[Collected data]
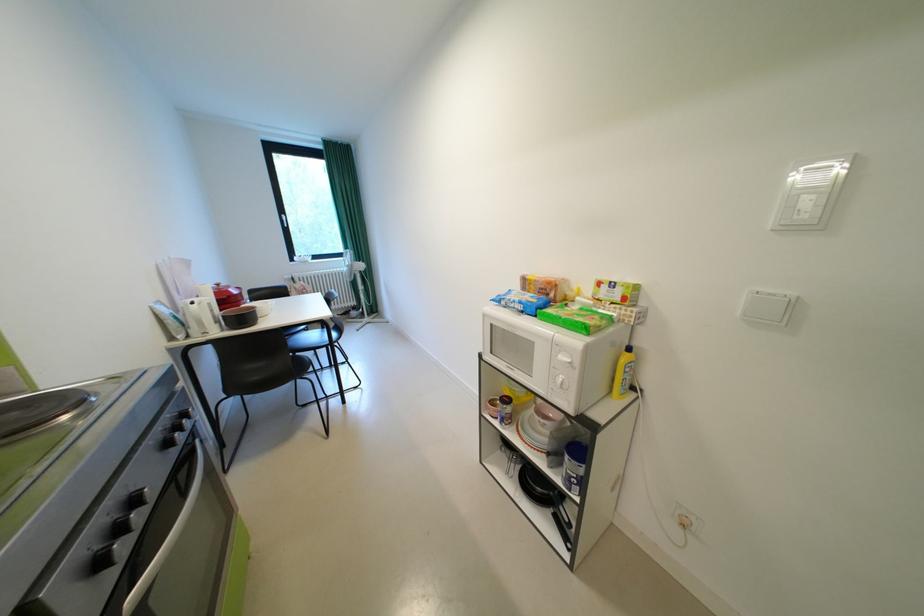
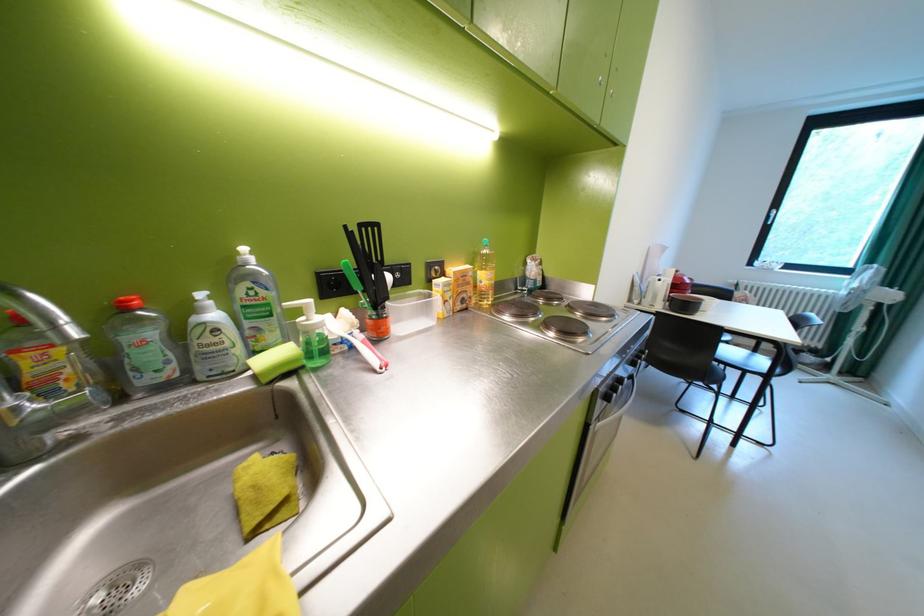
First-person continuous shooting, in which direction is the camera rotating?

The rotation direction of the camera is left-down.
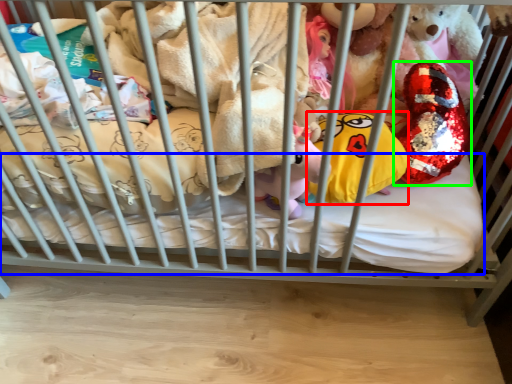
Question: Which object is the closest to the pillow (highlighted by a red box)? Choose among these: mattress (highlighted by a blue box) or toy (highlighted by a green box).

Choices:
 (A) mattress
 (B) toy

Answer: (B)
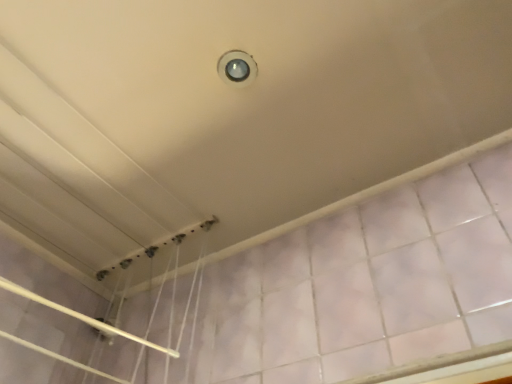
Find the location of `transparent plastic hole at center`. transparent plastic hole at center is located at coordinates (237, 68).

Image resolution: width=512 pixels, height=384 pixels. What do you see at coordinates (237, 68) in the screenshot?
I see `transparent plastic hole at center` at bounding box center [237, 68].

What is the approximate height of transparent plastic hole at center?

0.39 inches.

Identify the location of transparent plastic hole at center. The width and height of the screenshot is (512, 384). (237, 68).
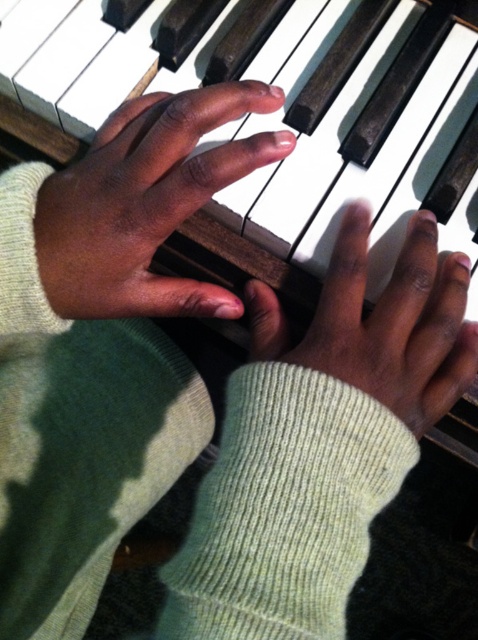
Question: Which of the following is the closest to the observer?

Choices:
 (A) (420, 321)
 (B) (84, 272)

Answer: (B)

Question: Is dark skin hand at upper center below smooth skin hand at center?

Choices:
 (A) no
 (B) yes

Answer: (A)

Question: Can you confirm if dark skin hand at upper center is positioned below smooth skin hand at center?

Choices:
 (A) no
 (B) yes

Answer: (A)

Question: Which of the following is the closest to the observer?

Choices:
 (A) dark skin hand at upper center
 (B) smooth skin hand at center

Answer: (B)

Question: Is dark skin hand at upper center further to camera compared to smooth skin hand at center?

Choices:
 (A) no
 (B) yes

Answer: (B)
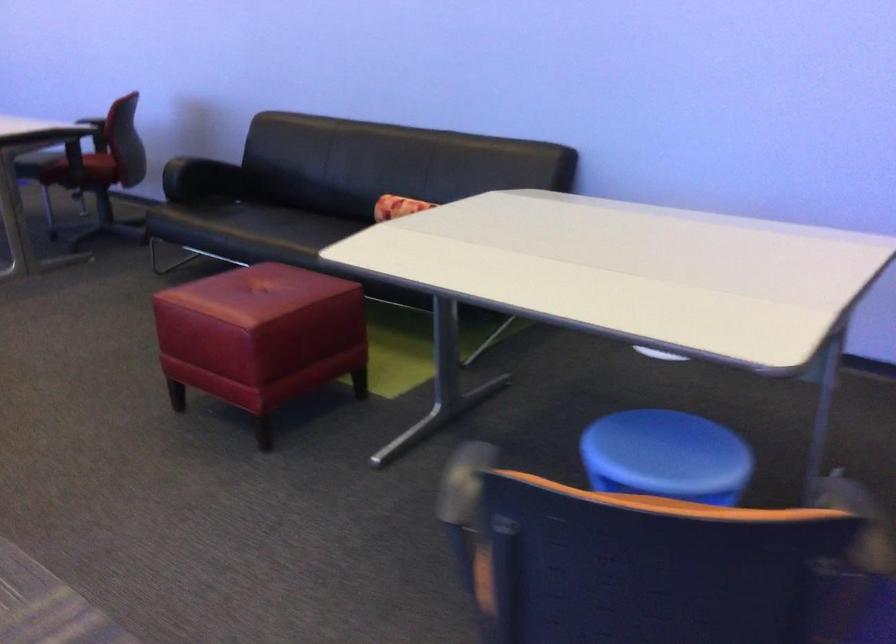
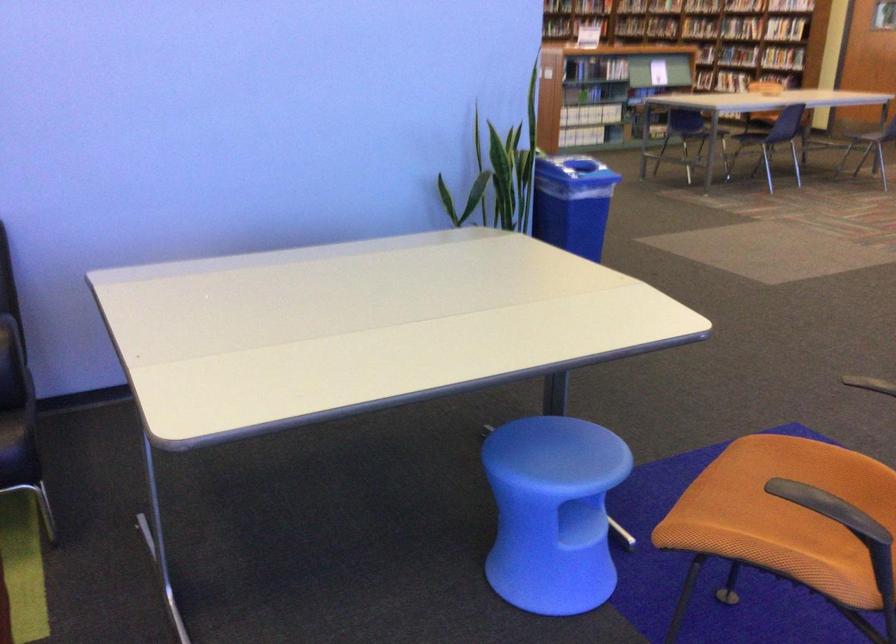
Find the pixel in the second image that matches point 660,451 in the first image.

(560, 453)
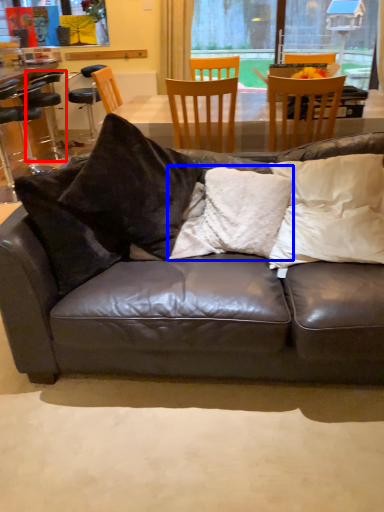
Question: Which object is further to the camera taking this photo, bar stool (highlighted by a red box) or pillow (highlighted by a blue box)?

Choices:
 (A) bar stool
 (B) pillow

Answer: (A)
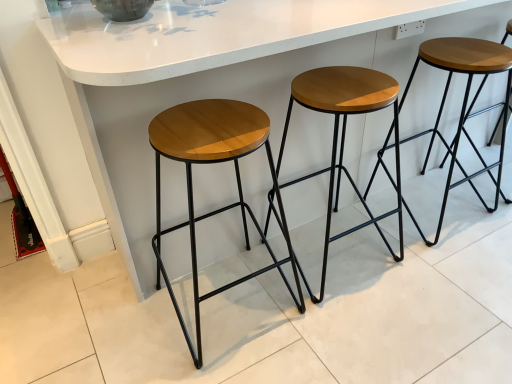
Question: In the image, is wooden/matte stool at center, acting as the second stool starting from the right, on the left side or the right side of wooden/matte stool at center, placed as the first stool when sorted from left to right?

Choices:
 (A) left
 (B) right

Answer: (B)

Question: In terms of size, does wooden/matte stool at center, marked as the 2th stool in a left-to-right arrangement, appear bigger or smaller than wooden/matte stool at center, placed as the first stool when sorted from left to right?

Choices:
 (A) big
 (B) small

Answer: (B)

Question: Based on their relative distances, which object is farther from the wooden/matte stool at center, placed as the first stool when sorted from left to right?

Choices:
 (A) wooden seat at center, acting as the 3th stool starting from the left
 (B) white glossy counter at center
 (C) wooden/matte stool at center, acting as the second stool starting from the right

Answer: (A)

Question: Based on their relative distances, which object is farther from the wooden/matte stool at center, placed as the first stool when sorted from left to right?

Choices:
 (A) wooden seat at center, arranged as the 1th stool when viewed from the right
 (B) white glossy counter at center
 (C) wooden/matte stool at center, marked as the 2th stool in a left-to-right arrangement

Answer: (A)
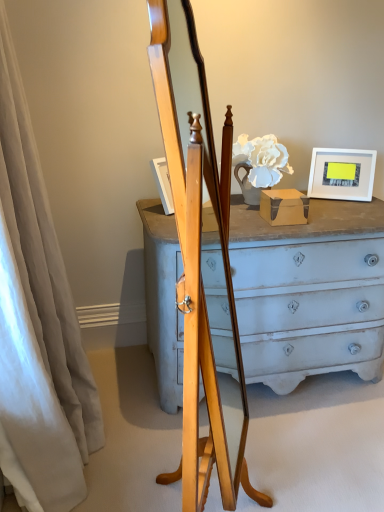
The height and width of the screenshot is (512, 384). What do you see at coordinates (37, 324) in the screenshot? I see `white fabric curtain at left` at bounding box center [37, 324].

I want to click on white fabric curtain at left, so click(x=37, y=324).

You are a GUI agent. You are given a task and a screenshot of the screen. Output one action in this format:
    pyautogui.click(x=<x>, y=<y>)
    Task: Click on the white matte picture frame at upper right
    
    Given the screenshot: What is the action you would take?
    pyautogui.click(x=342, y=174)

What do you see at coordinates (342, 174) in the screenshot?
I see `white matte picture frame at upper right` at bounding box center [342, 174].

The width and height of the screenshot is (384, 512). Find the location of `white fabric curtain at left`. white fabric curtain at left is located at coordinates (37, 324).

Can you confirm if white matte picture frame at upper right is positioned to the right of white fabric curtain at left?

Indeed, white matte picture frame at upper right is positioned on the right side of white fabric curtain at left.

Is white matte picture frame at upper right behind white fabric curtain at left?

Yes, the depth of white matte picture frame at upper right is greater than that of white fabric curtain at left.

Does point (341, 185) lie behind point (24, 106)?

Yes, it is.

From the image's perspective, is white matte picture frame at upper right above or below white fabric curtain at left?

Clearly, from the image's perspective, white matte picture frame at upper right is above white fabric curtain at left.

From a real-world perspective, is white matte picture frame at upper right beneath white fabric curtain at left?

No, from a real-world perspective, white matte picture frame at upper right is not under white fabric curtain at left.

Considering the sizes of white matte picture frame at upper right and white fabric curtain at left in the image, is white matte picture frame at upper right wider or thinner than white fabric curtain at left?

Clearly, white matte picture frame at upper right has less width compared to white fabric curtain at left.

Considering the sizes of white matte picture frame at upper right and white fabric curtain at left in the image, is white matte picture frame at upper right taller or shorter than white fabric curtain at left?

Considering their sizes, white matte picture frame at upper right has less height than white fabric curtain at left.

Consider the image. Between white matte picture frame at upper right and white fabric curtain at left, which one has larger size?

Bigger between the two is white fabric curtain at left.

Is white matte picture frame at upper right completely or partially outside of white fabric curtain at left?

white matte picture frame at upper right lies outside white fabric curtain at left's area.

Can you see white matte picture frame at upper right touching white fabric curtain at left?

There is a gap between white matte picture frame at upper right and white fabric curtain at left.

Is white matte picture frame at upper right turned away from white fabric curtain at left?

No, white matte picture frame at upper right is not facing the opposite direction of white fabric curtain at left.

How far apart are white matte picture frame at upper right and white fabric curtain at left?

The distance of white matte picture frame at upper right from white fabric curtain at left is 1.39 meters.

What are the coordinates of `curtain that is under the white matte picture frame at upper right (from a real-world perspective)` in the screenshot? It's located at (37, 324).

Considering the positions of objects white fabric curtain at left and white matte picture frame at upper right in the image provided, who is more to the right, white fabric curtain at left or white matte picture frame at upper right?

white matte picture frame at upper right.

Is white fabric curtain at left behind white matte picture frame at upper right?

No, white fabric curtain at left is closer to the viewer.

Is point (16, 242) farther from viewer compared to point (320, 176)?

No, it is not.

From the image's perspective, between white fabric curtain at left and white matte picture frame at upper right, who is located below?

white fabric curtain at left.

From a real-world perspective, is white fabric curtain at left positioned above or below white matte picture frame at upper right?

Clearly, from a real-world perspective, white fabric curtain at left is below white matte picture frame at upper right.

Considering the relative sizes of white fabric curtain at left and white matte picture frame at upper right in the image provided, is white fabric curtain at left wider than white matte picture frame at upper right?

Correct, the width of white fabric curtain at left exceeds that of white matte picture frame at upper right.

In the scene shown: Considering the relative sizes of white fabric curtain at left and white matte picture frame at upper right in the image provided, is white fabric curtain at left taller than white matte picture frame at upper right?

Yes, white fabric curtain at left is taller than white matte picture frame at upper right.

Considering the relative sizes of white fabric curtain at left and white matte picture frame at upper right in the image provided, is white fabric curtain at left smaller than white matte picture frame at upper right?

Actually, white fabric curtain at left might be larger than white matte picture frame at upper right.

Is white fabric curtain at left located outside white matte picture frame at upper right?

Absolutely, white fabric curtain at left is external to white matte picture frame at upper right.

Are white fabric curtain at left and white matte picture frame at upper right located far from each other?

Absolutely, white fabric curtain at left is distant from white matte picture frame at upper right.

Is white fabric curtain at left turned away from white matte picture frame at upper right?

No.

How different are the orientations of white fabric curtain at left and white matte picture frame at upper right in degrees?

27 degrees.

Looking at this image, measure the distance from white fabric curtain at left to white matte picture frame at upper right.

white fabric curtain at left is 4.56 feet from white matte picture frame at upper right.

Identify the location of picture frame on the right side of white fabric curtain at left. (342, 174).

Locate an element on the screen. Image resolution: width=384 pixels, height=512 pixels. picture frame behind the white fabric curtain at left is located at coordinates (342, 174).

The width and height of the screenshot is (384, 512). Find the location of `curtain that appears in front of the white matte picture frame at upper right`. curtain that appears in front of the white matte picture frame at upper right is located at coordinates (37, 324).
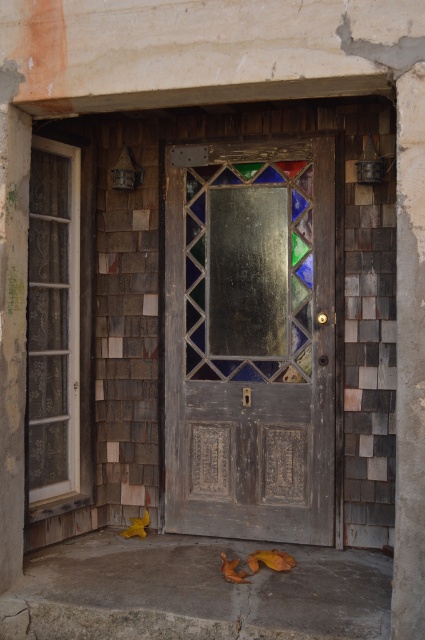
Question: Based on their relative distances, which object is farther from the stained glass panel at center?

Choices:
 (A) clear glass window at left
 (B) stained glass door at center

Answer: (A)

Question: Considering the relative positions of stained glass door at center and clear glass window at left in the image provided, where is stained glass door at center located with respect to clear glass window at left?

Choices:
 (A) below
 (B) above

Answer: (A)

Question: Which point is farther to the camera?

Choices:
 (A) stained glass panel at center
 (B) stained glass door at center

Answer: (A)

Question: Is stained glass panel at center bigger than clear glass window at left?

Choices:
 (A) yes
 (B) no

Answer: (B)

Question: Can you confirm if stained glass door at center is thinner than clear glass window at left?

Choices:
 (A) no
 (B) yes

Answer: (A)

Question: Which object appears farthest from the camera in this image?

Choices:
 (A) stained glass door at center
 (B) stained glass panel at center
 (C) clear glass window at left

Answer: (B)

= INSTRUCTIONS FOR THE TASK =
Can you output the rows from the line containing "Is white matte picture frame at upper right turned" through the line containing "No, white matte", both included, as a JSON list of strings with one string per line and blank lines omitted?

= RESPONSE AREA =
[
  "Is white matte picture frame at upper right turned away from white fabric curtain at left?",
  "No, white matte picture frame at upper right is not facing the opposite direction of white fabric curtain at left."
]